═══ Data shown ═══
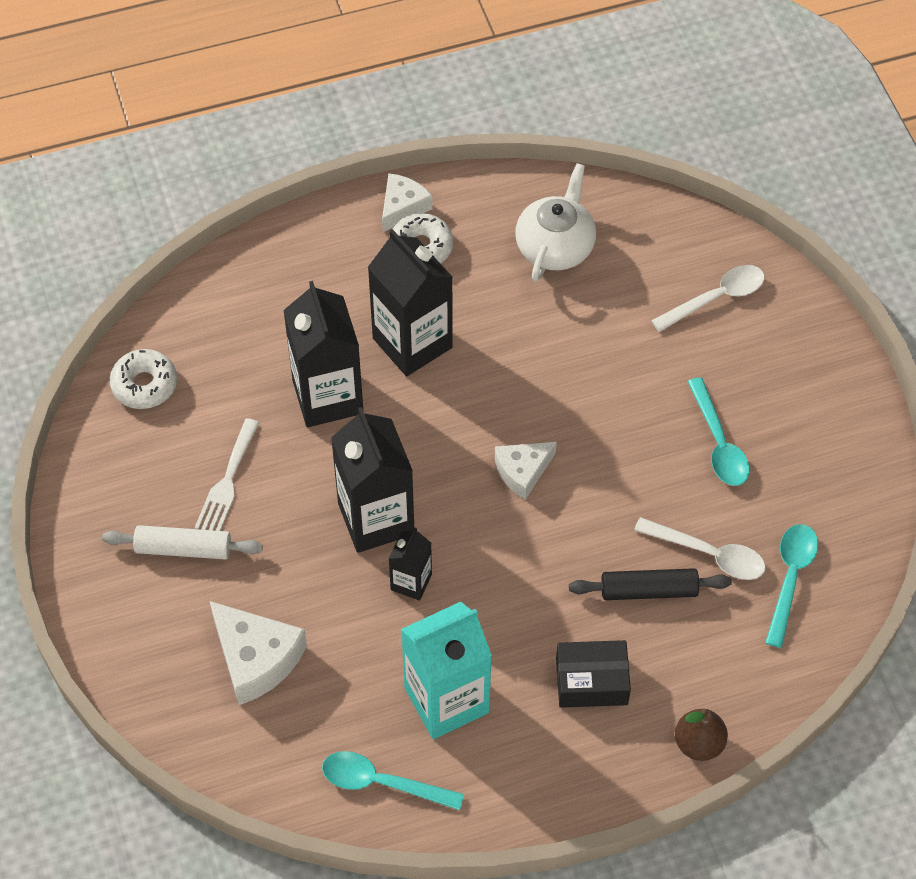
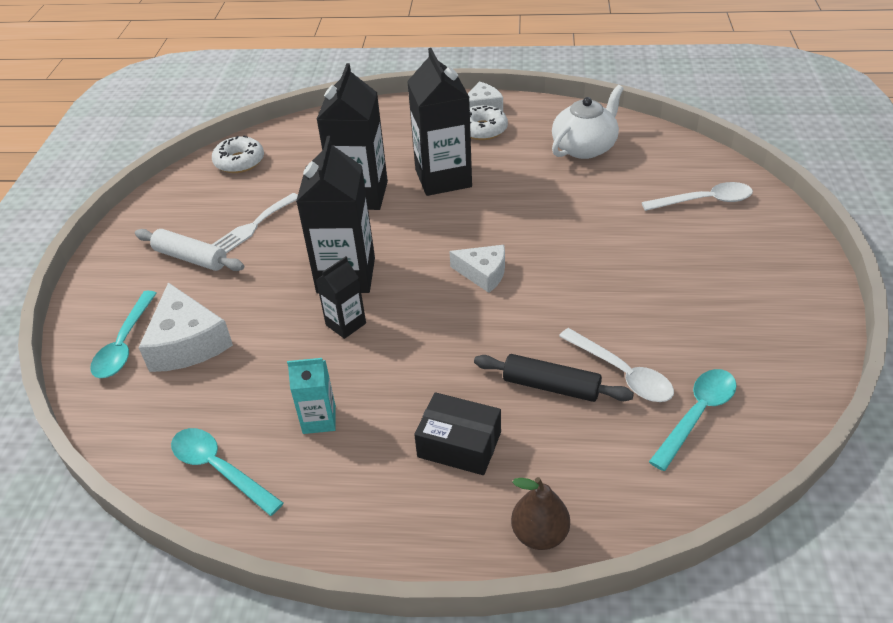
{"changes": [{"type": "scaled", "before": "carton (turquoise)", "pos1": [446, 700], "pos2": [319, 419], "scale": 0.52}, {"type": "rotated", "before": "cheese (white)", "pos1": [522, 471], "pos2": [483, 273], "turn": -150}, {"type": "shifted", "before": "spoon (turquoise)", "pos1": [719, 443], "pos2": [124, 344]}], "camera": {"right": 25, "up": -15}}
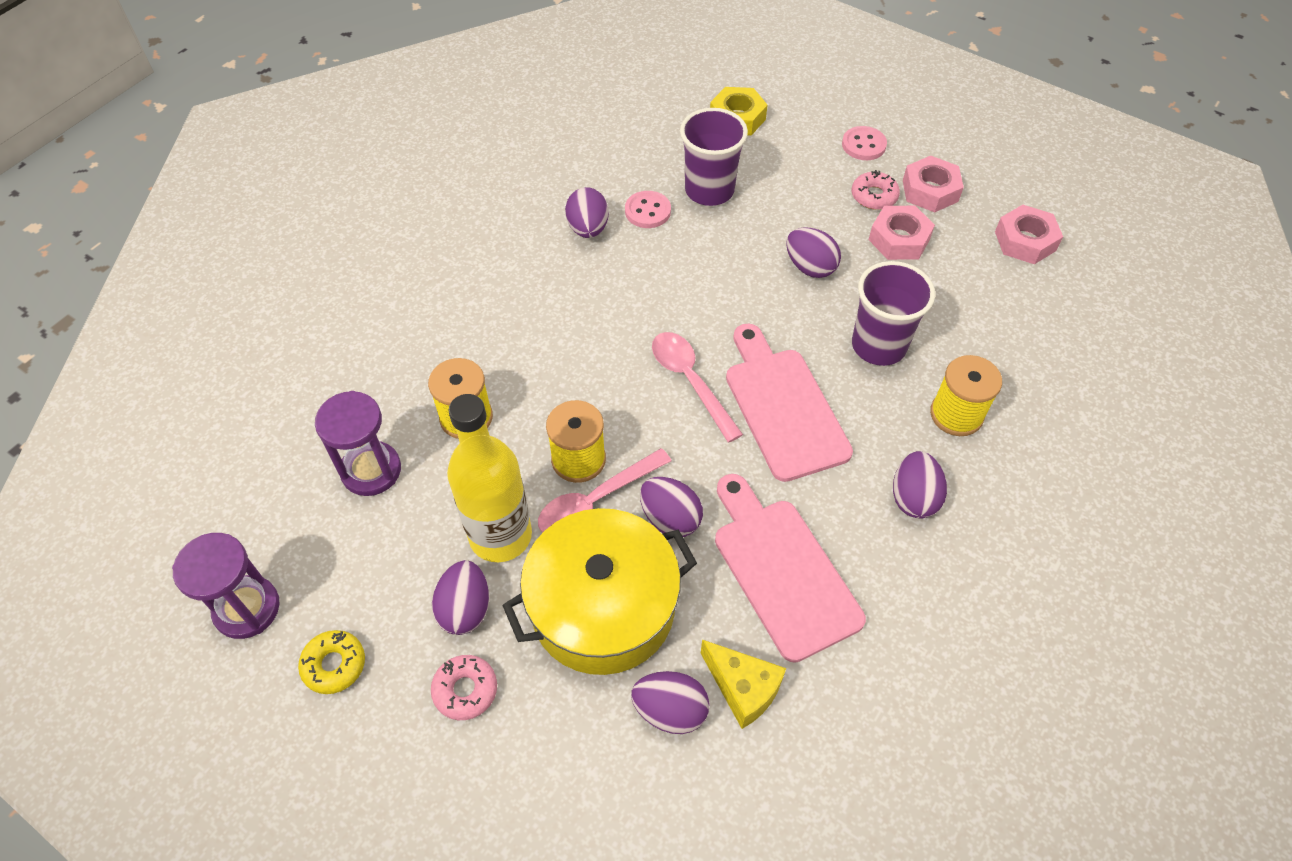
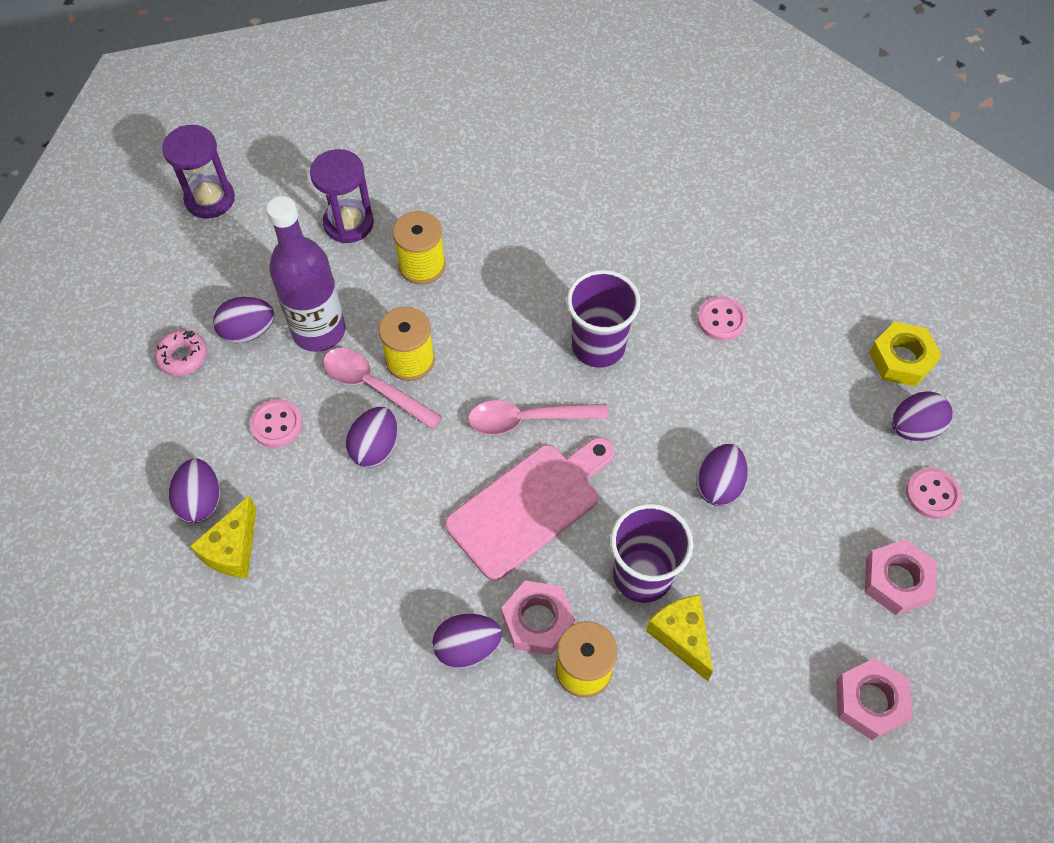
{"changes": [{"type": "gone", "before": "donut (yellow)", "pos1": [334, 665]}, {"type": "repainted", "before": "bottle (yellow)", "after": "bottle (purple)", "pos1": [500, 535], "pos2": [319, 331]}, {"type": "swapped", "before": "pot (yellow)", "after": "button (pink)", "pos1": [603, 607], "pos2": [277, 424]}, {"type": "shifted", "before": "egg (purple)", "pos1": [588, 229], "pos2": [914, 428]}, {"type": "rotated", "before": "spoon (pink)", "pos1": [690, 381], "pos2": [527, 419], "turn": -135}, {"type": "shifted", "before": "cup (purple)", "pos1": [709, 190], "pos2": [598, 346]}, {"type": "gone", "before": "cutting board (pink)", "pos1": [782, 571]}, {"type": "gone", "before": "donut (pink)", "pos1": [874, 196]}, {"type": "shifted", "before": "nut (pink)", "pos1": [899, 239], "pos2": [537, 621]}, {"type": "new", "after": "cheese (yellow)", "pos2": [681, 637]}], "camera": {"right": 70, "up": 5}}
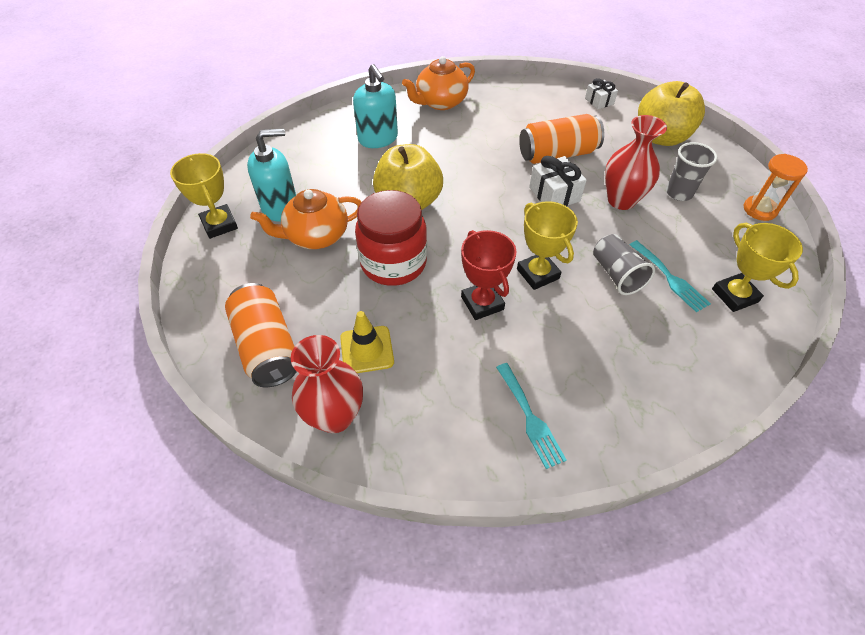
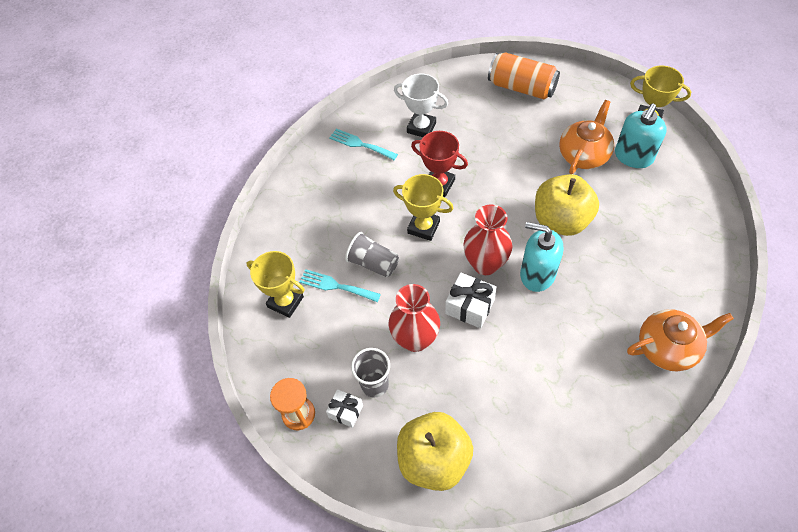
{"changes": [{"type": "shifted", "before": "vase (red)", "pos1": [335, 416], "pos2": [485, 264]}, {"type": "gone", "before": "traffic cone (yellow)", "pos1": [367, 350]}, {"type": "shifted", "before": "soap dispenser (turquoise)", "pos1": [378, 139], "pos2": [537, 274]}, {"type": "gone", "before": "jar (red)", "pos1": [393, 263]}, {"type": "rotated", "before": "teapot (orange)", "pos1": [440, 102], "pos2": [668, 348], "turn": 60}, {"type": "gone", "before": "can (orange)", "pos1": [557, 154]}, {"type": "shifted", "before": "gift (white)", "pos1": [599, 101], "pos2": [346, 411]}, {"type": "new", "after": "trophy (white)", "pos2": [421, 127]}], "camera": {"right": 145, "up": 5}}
═══
## Task item
Repeat the material above verbatim, with no pictures in the output.

## Exercise response
{"changes": [{"type": "scaled", "before": "carton (turquoise)", "pos1": [446, 700], "pos2": [319, 419], "scale": 0.52}, {"type": "rotated", "before": "cheese (white)", "pos1": [522, 471], "pos2": [483, 273], "turn": -150}, {"type": "shifted", "before": "spoon (turquoise)", "pos1": [719, 443], "pos2": [124, 344]}], "camera": {"right": 25, "up": -15}}
{"changes": [{"type": "gone", "before": "donut (yellow)", "pos1": [334, 665]}, {"type": "repainted", "before": "bottle (yellow)", "after": "bottle (purple)", "pos1": [500, 535], "pos2": [319, 331]}, {"type": "swapped", "before": "pot (yellow)", "after": "button (pink)", "pos1": [603, 607], "pos2": [277, 424]}, {"type": "shifted", "before": "egg (purple)", "pos1": [588, 229], "pos2": [914, 428]}, {"type": "rotated", "before": "spoon (pink)", "pos1": [690, 381], "pos2": [527, 419], "turn": -135}, {"type": "shifted", "before": "cup (purple)", "pos1": [709, 190], "pos2": [598, 346]}, {"type": "gone", "before": "cutting board (pink)", "pos1": [782, 571]}, {"type": "gone", "before": "donut (pink)", "pos1": [874, 196]}, {"type": "shifted", "before": "nut (pink)", "pos1": [899, 239], "pos2": [537, 621]}, {"type": "new", "after": "cheese (yellow)", "pos2": [681, 637]}], "camera": {"right": 70, "up": 5}}
{"changes": [{"type": "shifted", "before": "vase (red)", "pos1": [335, 416], "pos2": [485, 264]}, {"type": "gone", "before": "traffic cone (yellow)", "pos1": [367, 350]}, {"type": "shifted", "before": "soap dispenser (turquoise)", "pos1": [378, 139], "pos2": [537, 274]}, {"type": "gone", "before": "jar (red)", "pos1": [393, 263]}, {"type": "rotated", "before": "teapot (orange)", "pos1": [440, 102], "pos2": [668, 348], "turn": 60}, {"type": "gone", "before": "can (orange)", "pos1": [557, 154]}, {"type": "shifted", "before": "gift (white)", "pos1": [599, 101], "pos2": [346, 411]}, {"type": "new", "after": "trophy (white)", "pos2": [421, 127]}], "camera": {"right": 145, "up": 5}}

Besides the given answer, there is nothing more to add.